= Recorded data =
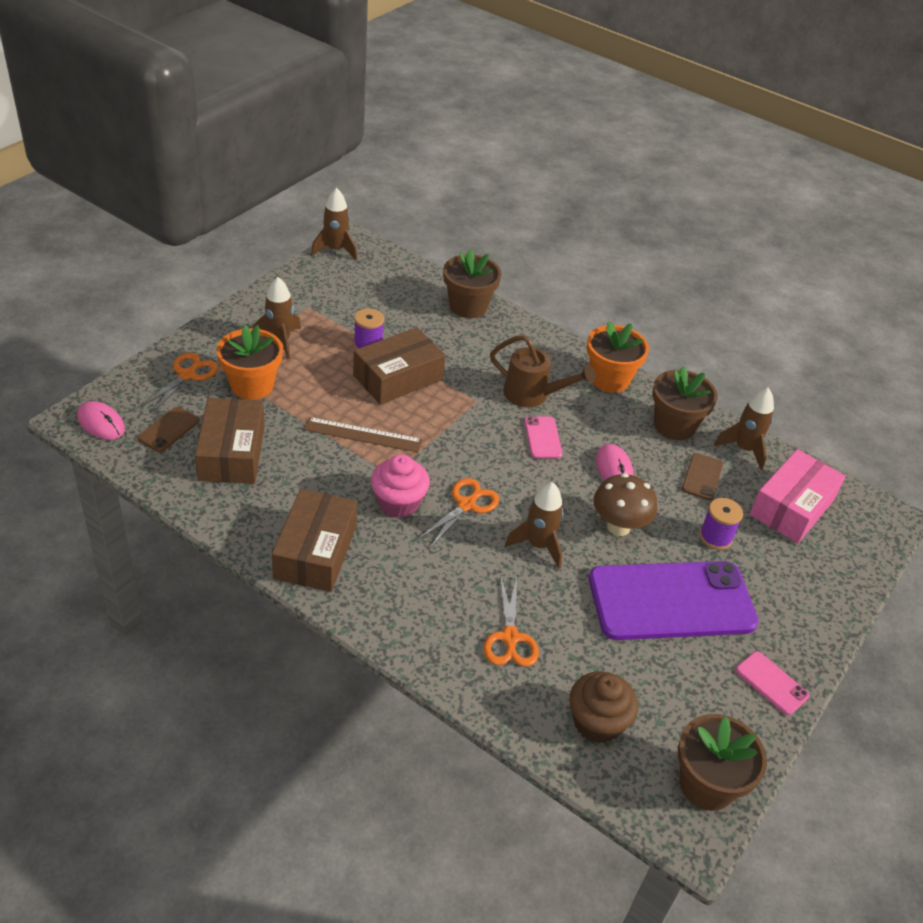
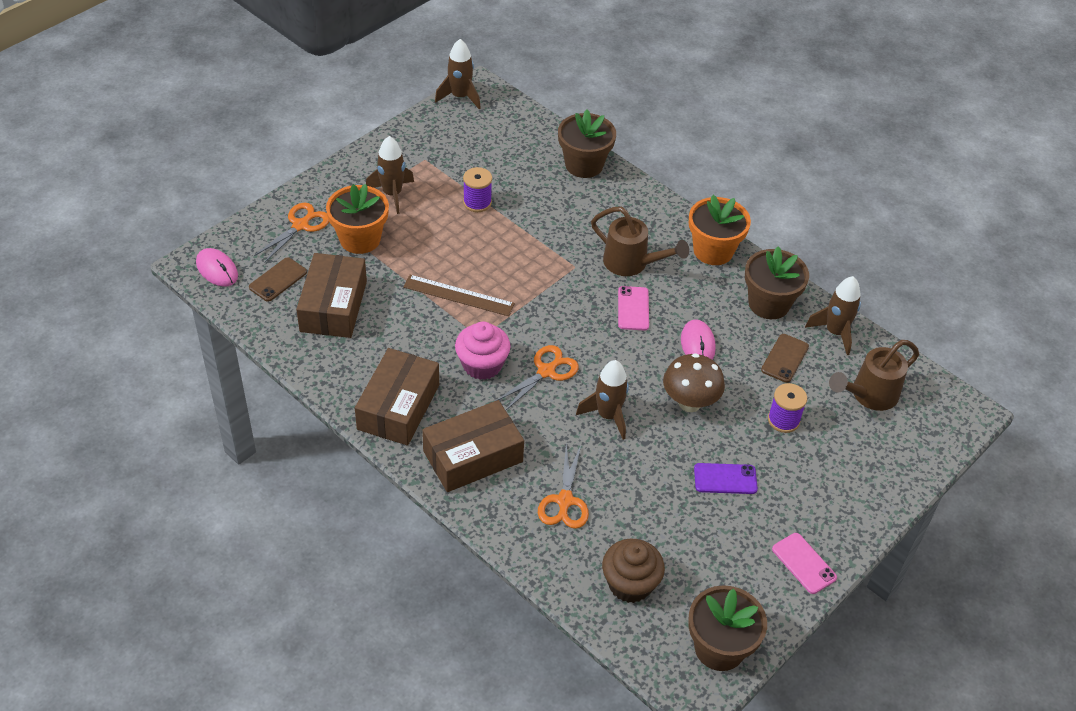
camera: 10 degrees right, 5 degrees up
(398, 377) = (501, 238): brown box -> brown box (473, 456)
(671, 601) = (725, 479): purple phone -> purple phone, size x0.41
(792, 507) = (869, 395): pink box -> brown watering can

...

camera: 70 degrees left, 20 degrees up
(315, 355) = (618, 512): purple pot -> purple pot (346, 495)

= Activity =
From the material above, set down exactly the lines starting at the one with "(398, 377) = (501, 238): brown" and ending at the one with "(792, 507) = (869, 395): pink", end lines included.

= Written answer =
(398, 377) = (501, 238): brown box -> brown box (473, 456)
(671, 601) = (725, 479): purple phone -> purple phone, size x0.41
(792, 507) = (869, 395): pink box -> brown watering can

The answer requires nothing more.